> [Directions for this task] Reproduce nothing but the lines from the one containing "(414, 160) = (483, 148): brown" to the end of the records below, each exactly as written.

###

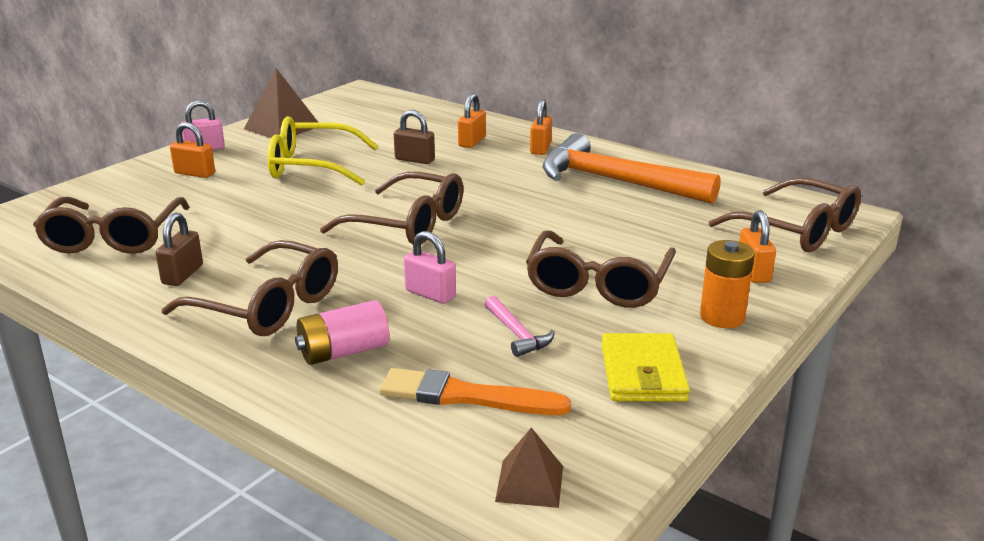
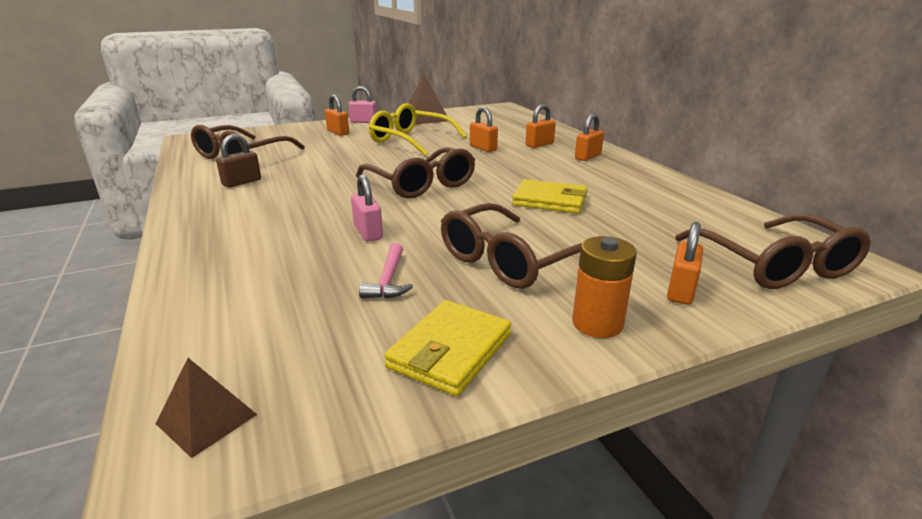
camera: 30 degrees right, 0 degrees up
(268, 306) = (256, 212): brown glasses -> none
(343, 352) = (251, 255): pink battery -> none
(414, 160) = (483, 148): brown padlock -> orange padlock
(466, 396) = (278, 317): orange brush -> none
(562, 212) = (549, 201): none -> yellow wallet
(615, 181) = (624, 189): orange hammer -> none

###

> [Output of the task]
(414, 160) = (483, 148): brown padlock -> orange padlock
(466, 396) = (278, 317): orange brush -> none
(562, 212) = (549, 201): none -> yellow wallet
(615, 181) = (624, 189): orange hammer -> none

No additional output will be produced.